## STORED DATA
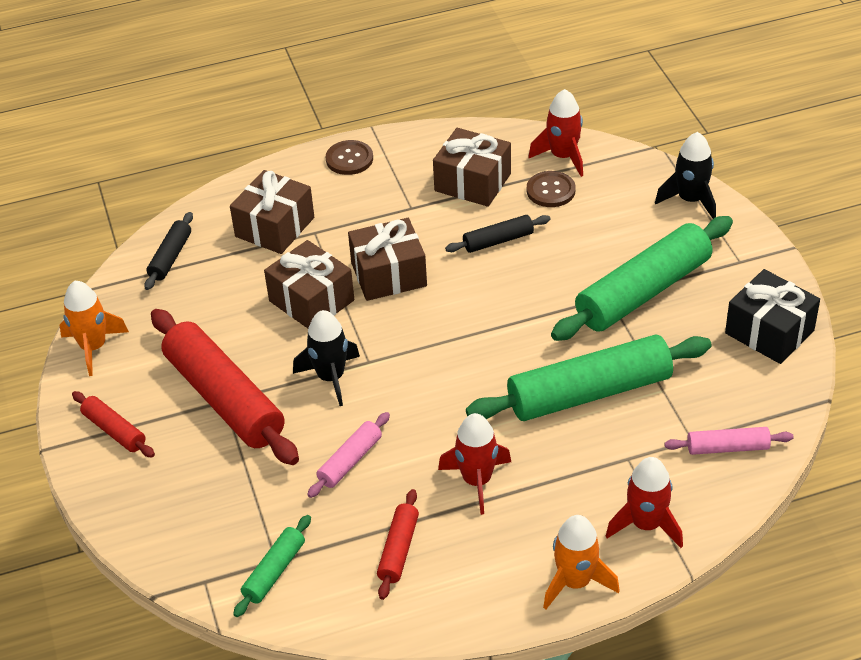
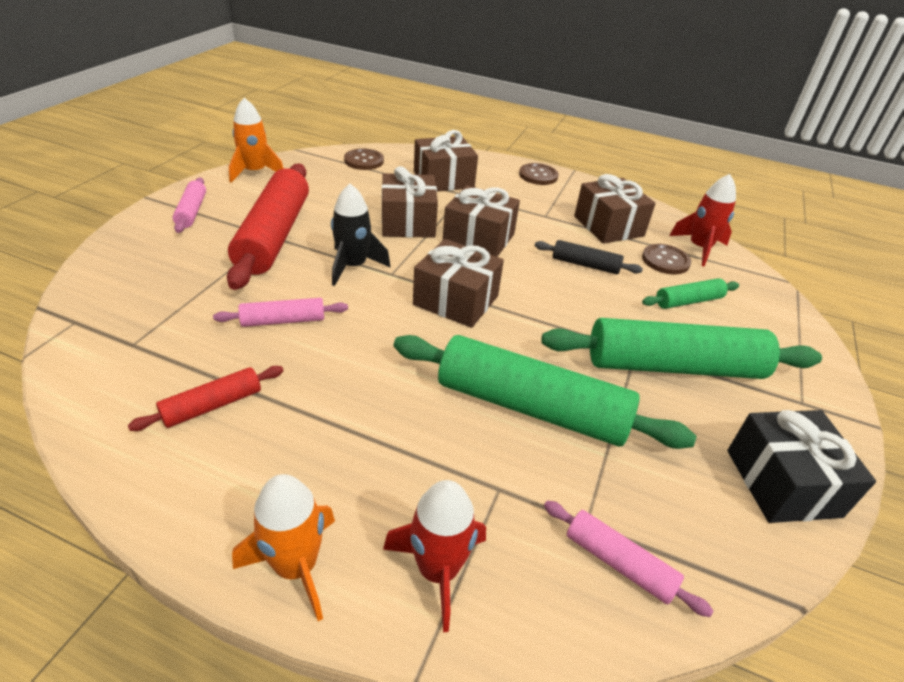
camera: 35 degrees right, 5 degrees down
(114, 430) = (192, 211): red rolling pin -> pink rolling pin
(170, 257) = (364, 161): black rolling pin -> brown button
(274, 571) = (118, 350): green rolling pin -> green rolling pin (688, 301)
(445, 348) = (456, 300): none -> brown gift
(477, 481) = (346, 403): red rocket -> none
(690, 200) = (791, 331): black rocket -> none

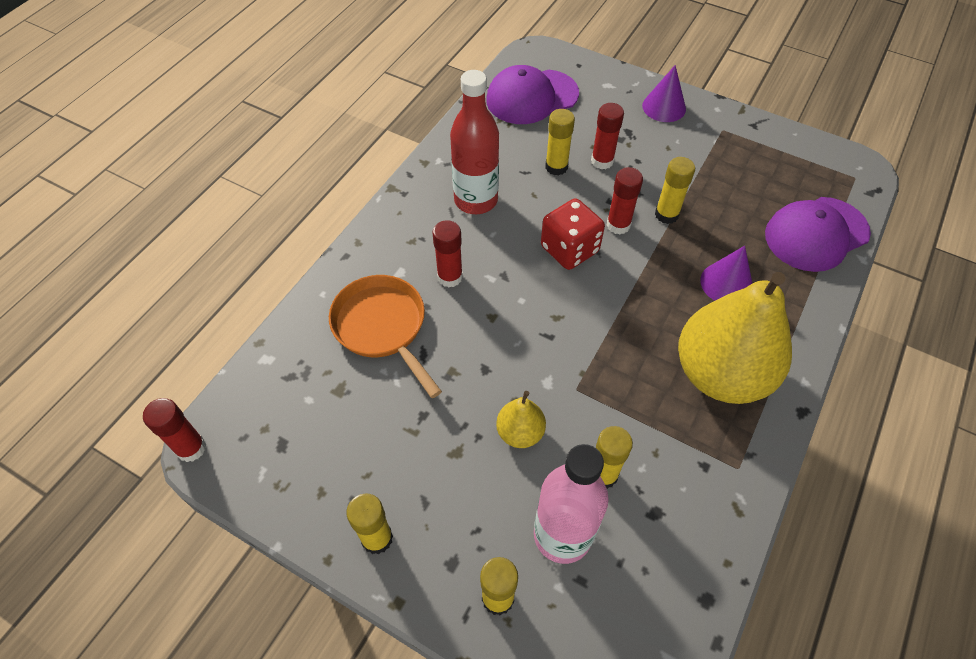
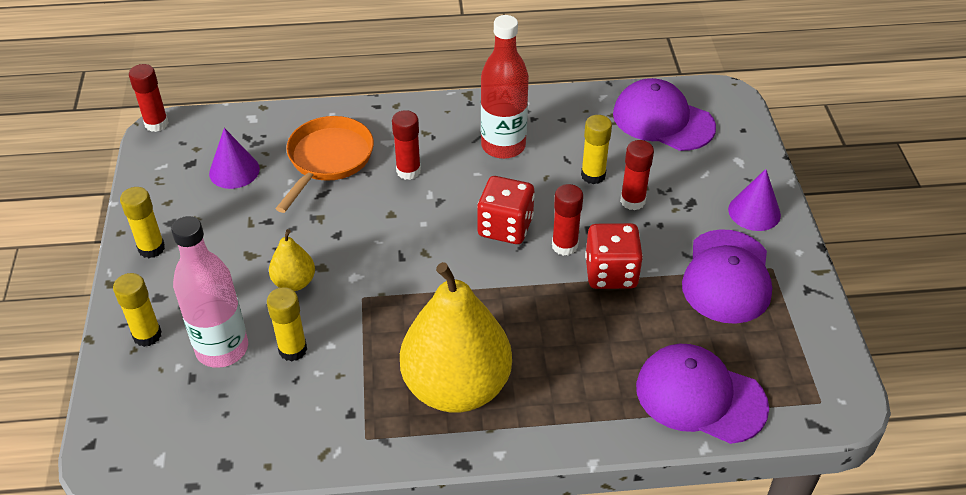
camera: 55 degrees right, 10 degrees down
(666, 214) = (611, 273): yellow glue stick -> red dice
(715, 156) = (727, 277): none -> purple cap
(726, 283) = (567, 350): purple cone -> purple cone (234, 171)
---
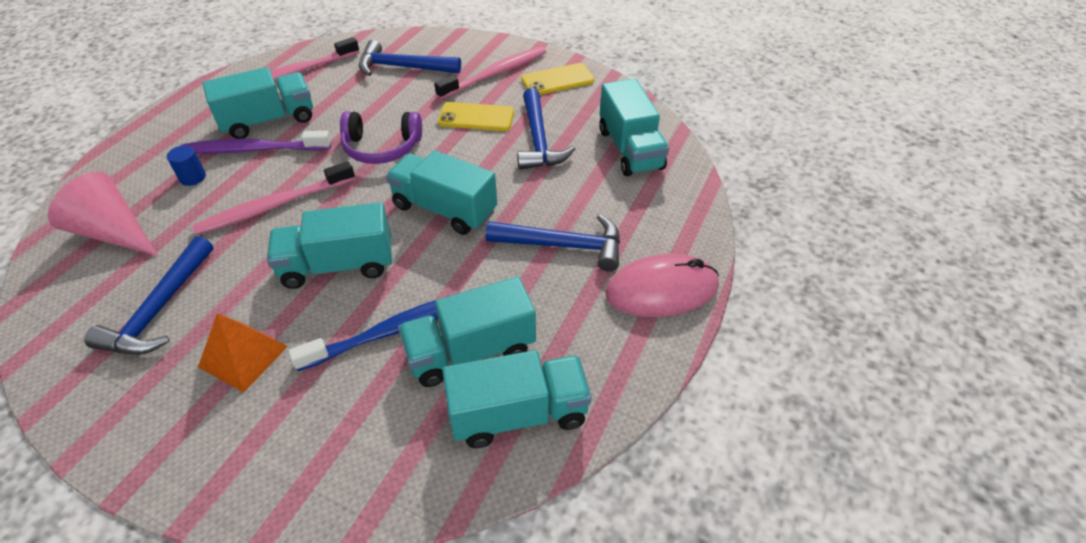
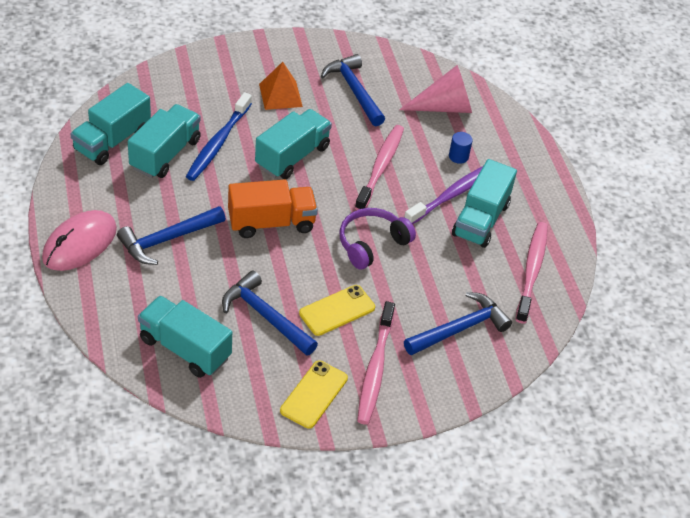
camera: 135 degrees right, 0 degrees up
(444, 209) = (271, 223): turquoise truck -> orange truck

## INSTRUCTIONS TO FOLLOW
Copy exactly the lines of the entries above from the one containing "(477, 481) = (346, 403): red rocket -> none" through the one containing "(726, 283) = (567, 350): purple". Both end lines count; pictures do not.

## RESULT OF THIS EXERCISE
(477, 481) = (346, 403): red rocket -> none
(690, 200) = (791, 331): black rocket -> none

camera: 55 degrees right, 10 degrees down
(666, 214) = (611, 273): yellow glue stick -> red dice
(715, 156) = (727, 277): none -> purple cap
(726, 283) = (567, 350): purple cone -> purple cone (234, 171)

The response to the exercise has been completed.